- Material provided:
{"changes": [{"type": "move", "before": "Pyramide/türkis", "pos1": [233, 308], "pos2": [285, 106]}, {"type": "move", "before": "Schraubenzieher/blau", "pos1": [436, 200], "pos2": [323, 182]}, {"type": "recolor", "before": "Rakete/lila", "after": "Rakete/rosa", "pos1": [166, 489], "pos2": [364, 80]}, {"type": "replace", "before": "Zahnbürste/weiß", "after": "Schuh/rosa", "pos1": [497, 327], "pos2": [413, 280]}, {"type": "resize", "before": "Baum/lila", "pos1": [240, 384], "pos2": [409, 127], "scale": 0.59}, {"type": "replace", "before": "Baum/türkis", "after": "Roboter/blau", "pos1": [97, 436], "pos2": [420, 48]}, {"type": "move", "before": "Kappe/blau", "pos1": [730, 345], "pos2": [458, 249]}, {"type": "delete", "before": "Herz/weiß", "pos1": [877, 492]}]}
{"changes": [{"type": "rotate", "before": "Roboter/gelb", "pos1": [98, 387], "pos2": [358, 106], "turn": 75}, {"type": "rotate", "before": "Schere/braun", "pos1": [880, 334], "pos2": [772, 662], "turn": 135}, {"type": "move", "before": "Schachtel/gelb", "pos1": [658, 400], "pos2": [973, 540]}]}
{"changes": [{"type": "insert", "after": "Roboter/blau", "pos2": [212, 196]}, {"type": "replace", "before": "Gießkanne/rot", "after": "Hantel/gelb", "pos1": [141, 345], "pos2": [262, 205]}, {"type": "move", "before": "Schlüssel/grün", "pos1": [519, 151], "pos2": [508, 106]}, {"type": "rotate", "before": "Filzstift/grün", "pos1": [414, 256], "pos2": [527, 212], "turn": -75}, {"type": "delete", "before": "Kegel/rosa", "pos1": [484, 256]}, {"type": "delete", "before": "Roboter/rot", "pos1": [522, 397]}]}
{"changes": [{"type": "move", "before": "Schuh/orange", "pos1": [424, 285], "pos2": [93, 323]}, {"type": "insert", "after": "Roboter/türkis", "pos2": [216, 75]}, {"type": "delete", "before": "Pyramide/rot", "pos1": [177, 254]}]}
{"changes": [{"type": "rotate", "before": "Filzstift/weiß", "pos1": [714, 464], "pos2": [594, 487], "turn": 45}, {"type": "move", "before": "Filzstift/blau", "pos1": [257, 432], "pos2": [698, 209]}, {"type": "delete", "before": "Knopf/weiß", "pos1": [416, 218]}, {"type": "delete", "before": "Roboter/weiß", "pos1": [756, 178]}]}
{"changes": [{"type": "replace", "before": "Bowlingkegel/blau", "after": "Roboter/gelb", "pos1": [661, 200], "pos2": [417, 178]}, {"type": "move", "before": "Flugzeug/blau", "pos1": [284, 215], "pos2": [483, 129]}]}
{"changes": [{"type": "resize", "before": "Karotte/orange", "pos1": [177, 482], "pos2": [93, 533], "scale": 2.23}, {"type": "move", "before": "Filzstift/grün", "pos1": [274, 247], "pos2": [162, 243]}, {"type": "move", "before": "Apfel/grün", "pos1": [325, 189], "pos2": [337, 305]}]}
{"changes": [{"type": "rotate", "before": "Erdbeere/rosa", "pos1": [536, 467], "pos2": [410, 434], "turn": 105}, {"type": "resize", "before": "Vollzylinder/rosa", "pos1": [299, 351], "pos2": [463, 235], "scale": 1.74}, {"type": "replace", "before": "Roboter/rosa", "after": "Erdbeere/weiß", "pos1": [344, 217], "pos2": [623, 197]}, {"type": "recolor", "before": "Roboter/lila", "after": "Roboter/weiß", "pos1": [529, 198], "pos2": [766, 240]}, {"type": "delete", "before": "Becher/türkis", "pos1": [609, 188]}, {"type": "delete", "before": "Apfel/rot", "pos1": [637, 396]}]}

- What this task involves: Without altering a single word, repeat the material.

- The completed task:
{"changes": [{"type": "move", "before": "Pyramide/türkis", "pos1": [233, 308], "pos2": [285, 106]}, {"type": "move", "before": "Schraubenzieher/blau", "pos1": [436, 200], "pos2": [323, 182]}, {"type": "recolor", "before": "Rakete/lila", "after": "Rakete/rosa", "pos1": [166, 489], "pos2": [364, 80]}, {"type": "replace", "before": "Zahnbürste/weiß", "after": "Schuh/rosa", "pos1": [497, 327], "pos2": [413, 280]}, {"type": "resize", "before": "Baum/lila", "pos1": [240, 384], "pos2": [409, 127], "scale": 0.59}, {"type": "replace", "before": "Baum/türkis", "after": "Roboter/blau", "pos1": [97, 436], "pos2": [420, 48]}, {"type": "move", "before": "Kappe/blau", "pos1": [730, 345], "pos2": [458, 249]}, {"type": "delete", "before": "Herz/weiß", "pos1": [877, 492]}]}
{"changes": [{"type": "rotate", "before": "Roboter/gelb", "pos1": [98, 387], "pos2": [358, 106], "turn": 75}, {"type": "rotate", "before": "Schere/braun", "pos1": [880, 334], "pos2": [772, 662], "turn": 135}, {"type": "move", "before": "Schachtel/gelb", "pos1": [658, 400], "pos2": [973, 540]}]}
{"changes": [{"type": "insert", "after": "Roboter/blau", "pos2": [212, 196]}, {"type": "replace", "before": "Gießkanne/rot", "after": "Hantel/gelb", "pos1": [141, 345], "pos2": [262, 205]}, {"type": "move", "before": "Schlüssel/grün", "pos1": [519, 151], "pos2": [508, 106]}, {"type": "rotate", "before": "Filzstift/grün", "pos1": [414, 256], "pos2": [527, 212], "turn": -75}, {"type": "delete", "before": "Kegel/rosa", "pos1": [484, 256]}, {"type": "delete", "before": "Roboter/rot", "pos1": [522, 397]}]}
{"changes": [{"type": "move", "before": "Schuh/orange", "pos1": [424, 285], "pos2": [93, 323]}, {"type": "insert", "after": "Roboter/türkis", "pos2": [216, 75]}, {"type": "delete", "before": "Pyramide/rot", "pos1": [177, 254]}]}
{"changes": [{"type": "rotate", "before": "Filzstift/weiß", "pos1": [714, 464], "pos2": [594, 487], "turn": 45}, {"type": "move", "before": "Filzstift/blau", "pos1": [257, 432], "pos2": [698, 209]}, {"type": "delete", "before": "Knopf/weiß", "pos1": [416, 218]}, {"type": "delete", "before": "Roboter/weiß", "pos1": [756, 178]}]}
{"changes": [{"type": "replace", "before": "Bowlingkegel/blau", "after": "Roboter/gelb", "pos1": [661, 200], "pos2": [417, 178]}, {"type": "move", "before": "Flugzeug/blau", "pos1": [284, 215], "pos2": [483, 129]}]}
{"changes": [{"type": "resize", "before": "Karotte/orange", "pos1": [177, 482], "pos2": [93, 533], "scale": 2.23}, {"type": "move", "before": "Filzstift/grün", "pos1": [274, 247], "pos2": [162, 243]}, {"type": "move", "before": "Apfel/grün", "pos1": [325, 189], "pos2": [337, 305]}]}
{"changes": [{"type": "rotate", "before": "Erdbeere/rosa", "pos1": [536, 467], "pos2": [410, 434], "turn": 105}, {"type": "resize", "before": "Vollzylinder/rosa", "pos1": [299, 351], "pos2": [463, 235], "scale": 1.74}, {"type": "replace", "before": "Roboter/rosa", "after": "Erdbeere/weiß", "pos1": [344, 217], "pos2": [623, 197]}, {"type": "recolor", "before": "Roboter/lila", "after": "Roboter/weiß", "pos1": [529, 198], "pos2": [766, 240]}, {"type": "delete", "before": "Becher/türkis", "pos1": [609, 188]}, {"type": "delete", "before": "Apfel/rot", "pos1": [637, 396]}]}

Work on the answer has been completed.